• _WHAT TO PRODUCE_: Reproduce the records below exactly, leaving their images out.

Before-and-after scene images
◆ ◆ ◆ ◆
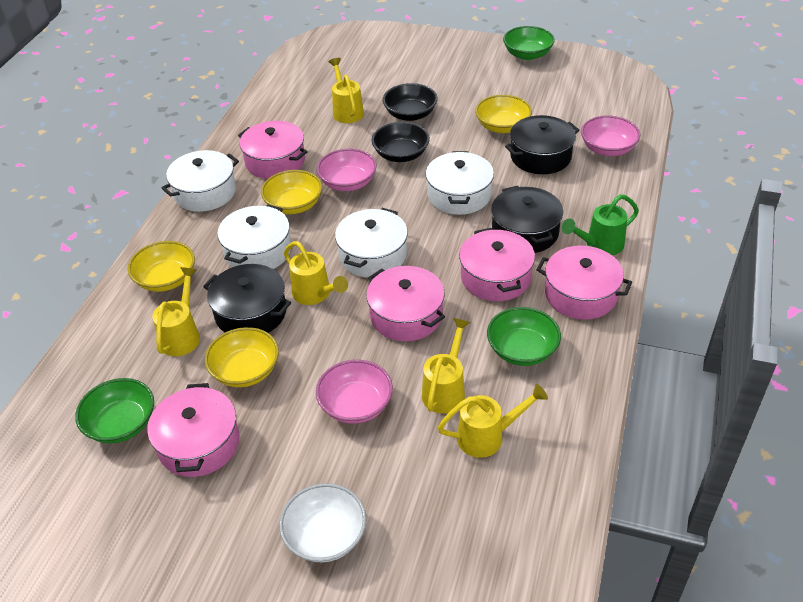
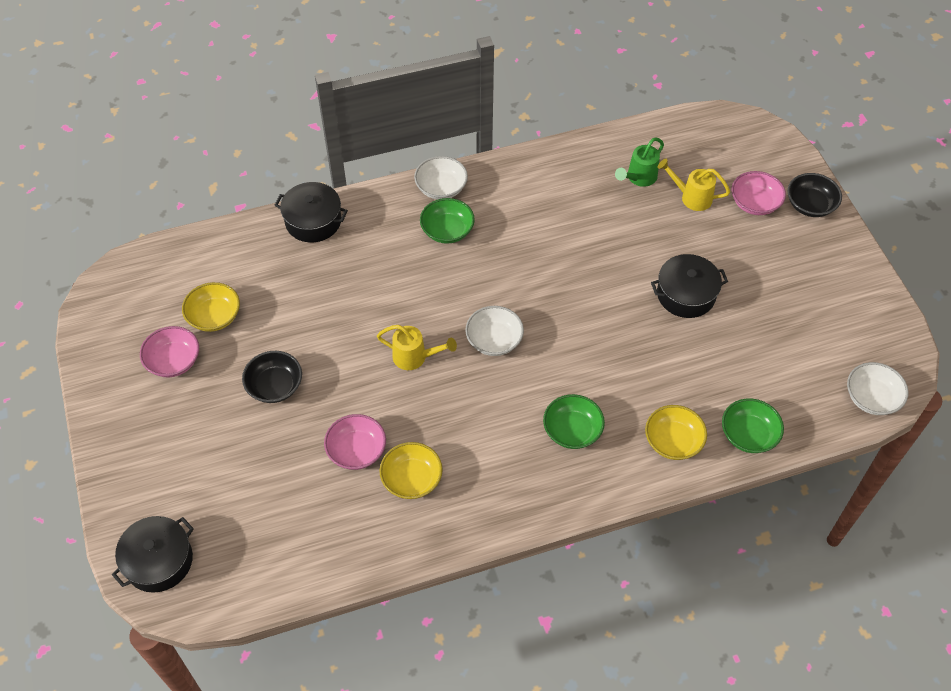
pink pot: 5 -> 0
white bowl: 1 -> 3
white pot: 4 -> 0
yellow bowl: 4 -> 3
yellow watering can: 5 -> 2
◆ ◆ ◆ ◆
• _REPLY_:
pink pot: 5 -> 0
white bowl: 1 -> 3
white pot: 4 -> 0
yellow bowl: 4 -> 3
yellow watering can: 5 -> 2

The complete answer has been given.